Action item
Below are records; copy every line in them that holds the word "their".

Task input
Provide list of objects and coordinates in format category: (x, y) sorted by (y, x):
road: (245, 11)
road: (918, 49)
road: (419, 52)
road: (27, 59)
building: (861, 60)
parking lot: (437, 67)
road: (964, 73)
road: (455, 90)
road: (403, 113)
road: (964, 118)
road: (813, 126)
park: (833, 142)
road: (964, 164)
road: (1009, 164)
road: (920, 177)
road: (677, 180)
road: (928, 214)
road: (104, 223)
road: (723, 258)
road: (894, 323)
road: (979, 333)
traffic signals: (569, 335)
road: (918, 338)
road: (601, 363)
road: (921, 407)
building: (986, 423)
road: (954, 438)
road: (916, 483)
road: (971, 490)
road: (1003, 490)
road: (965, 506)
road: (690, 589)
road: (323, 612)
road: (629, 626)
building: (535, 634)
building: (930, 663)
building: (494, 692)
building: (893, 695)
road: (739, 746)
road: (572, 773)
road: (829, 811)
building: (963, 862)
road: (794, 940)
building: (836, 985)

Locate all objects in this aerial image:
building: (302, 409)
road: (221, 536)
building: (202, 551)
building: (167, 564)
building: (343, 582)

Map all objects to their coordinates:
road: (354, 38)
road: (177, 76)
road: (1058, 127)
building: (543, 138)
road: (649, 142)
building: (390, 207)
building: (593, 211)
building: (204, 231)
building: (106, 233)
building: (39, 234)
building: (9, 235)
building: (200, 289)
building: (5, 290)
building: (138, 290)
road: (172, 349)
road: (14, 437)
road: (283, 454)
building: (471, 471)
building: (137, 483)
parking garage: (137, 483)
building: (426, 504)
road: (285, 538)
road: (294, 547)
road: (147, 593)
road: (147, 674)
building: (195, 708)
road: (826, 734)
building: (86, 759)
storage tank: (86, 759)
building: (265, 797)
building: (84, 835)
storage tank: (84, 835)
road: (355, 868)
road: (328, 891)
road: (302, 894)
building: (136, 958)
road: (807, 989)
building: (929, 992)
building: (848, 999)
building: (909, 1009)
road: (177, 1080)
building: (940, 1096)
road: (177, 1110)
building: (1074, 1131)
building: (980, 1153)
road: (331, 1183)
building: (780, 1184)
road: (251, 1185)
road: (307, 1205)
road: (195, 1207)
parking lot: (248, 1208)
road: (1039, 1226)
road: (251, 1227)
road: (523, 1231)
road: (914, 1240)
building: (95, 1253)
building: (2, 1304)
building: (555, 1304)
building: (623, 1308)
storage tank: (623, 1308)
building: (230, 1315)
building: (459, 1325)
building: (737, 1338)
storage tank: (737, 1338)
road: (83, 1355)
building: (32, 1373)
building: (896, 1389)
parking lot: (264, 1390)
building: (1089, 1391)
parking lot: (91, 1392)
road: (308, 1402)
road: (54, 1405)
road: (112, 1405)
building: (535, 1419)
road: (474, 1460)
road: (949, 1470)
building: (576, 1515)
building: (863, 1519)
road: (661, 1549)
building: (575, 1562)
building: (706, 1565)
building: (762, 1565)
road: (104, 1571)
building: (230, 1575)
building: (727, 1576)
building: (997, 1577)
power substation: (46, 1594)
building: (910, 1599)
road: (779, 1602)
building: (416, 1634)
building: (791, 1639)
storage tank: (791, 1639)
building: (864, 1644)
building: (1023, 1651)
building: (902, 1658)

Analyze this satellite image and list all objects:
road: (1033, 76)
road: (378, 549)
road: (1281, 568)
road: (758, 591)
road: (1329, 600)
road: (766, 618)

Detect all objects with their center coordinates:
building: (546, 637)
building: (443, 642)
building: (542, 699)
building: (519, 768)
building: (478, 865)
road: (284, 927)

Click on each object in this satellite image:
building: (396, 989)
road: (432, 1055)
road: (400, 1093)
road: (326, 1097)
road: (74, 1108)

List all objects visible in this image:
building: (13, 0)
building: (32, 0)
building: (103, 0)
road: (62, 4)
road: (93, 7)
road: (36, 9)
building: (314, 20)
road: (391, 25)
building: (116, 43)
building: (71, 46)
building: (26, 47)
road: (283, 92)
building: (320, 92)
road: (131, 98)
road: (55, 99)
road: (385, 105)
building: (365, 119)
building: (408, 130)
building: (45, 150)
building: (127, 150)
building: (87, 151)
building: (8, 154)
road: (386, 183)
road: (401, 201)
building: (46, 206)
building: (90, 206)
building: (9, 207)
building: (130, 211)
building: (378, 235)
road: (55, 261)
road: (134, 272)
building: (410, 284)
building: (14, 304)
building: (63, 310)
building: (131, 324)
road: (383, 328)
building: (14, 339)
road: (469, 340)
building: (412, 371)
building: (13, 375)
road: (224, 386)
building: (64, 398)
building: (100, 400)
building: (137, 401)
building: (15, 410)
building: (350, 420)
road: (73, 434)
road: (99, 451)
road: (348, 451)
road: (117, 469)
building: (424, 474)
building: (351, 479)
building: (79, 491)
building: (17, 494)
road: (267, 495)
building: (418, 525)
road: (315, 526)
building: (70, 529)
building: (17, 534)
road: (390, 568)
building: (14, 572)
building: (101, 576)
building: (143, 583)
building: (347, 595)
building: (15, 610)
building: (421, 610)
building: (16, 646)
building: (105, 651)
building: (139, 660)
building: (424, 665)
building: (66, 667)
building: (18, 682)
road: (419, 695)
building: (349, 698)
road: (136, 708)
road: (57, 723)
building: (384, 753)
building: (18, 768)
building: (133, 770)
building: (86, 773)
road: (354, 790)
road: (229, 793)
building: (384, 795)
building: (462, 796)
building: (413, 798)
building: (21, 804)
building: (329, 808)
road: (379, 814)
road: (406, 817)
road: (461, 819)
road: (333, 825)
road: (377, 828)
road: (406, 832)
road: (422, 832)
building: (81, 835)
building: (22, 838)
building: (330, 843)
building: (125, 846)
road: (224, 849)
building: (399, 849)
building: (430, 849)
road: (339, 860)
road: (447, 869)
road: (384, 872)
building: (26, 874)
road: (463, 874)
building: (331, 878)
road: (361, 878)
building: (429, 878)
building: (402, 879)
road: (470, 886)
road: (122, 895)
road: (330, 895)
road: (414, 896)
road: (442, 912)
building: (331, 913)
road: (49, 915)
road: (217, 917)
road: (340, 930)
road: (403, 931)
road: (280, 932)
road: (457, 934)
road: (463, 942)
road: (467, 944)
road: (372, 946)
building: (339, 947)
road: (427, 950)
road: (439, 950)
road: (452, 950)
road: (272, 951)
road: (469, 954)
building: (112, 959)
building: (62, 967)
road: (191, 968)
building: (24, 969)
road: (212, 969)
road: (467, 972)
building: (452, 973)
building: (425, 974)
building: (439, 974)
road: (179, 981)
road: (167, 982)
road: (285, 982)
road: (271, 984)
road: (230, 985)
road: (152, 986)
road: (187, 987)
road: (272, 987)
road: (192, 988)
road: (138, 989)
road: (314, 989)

Your response
Map all objects to their coordinates:
Detect all objects with their center coordinates:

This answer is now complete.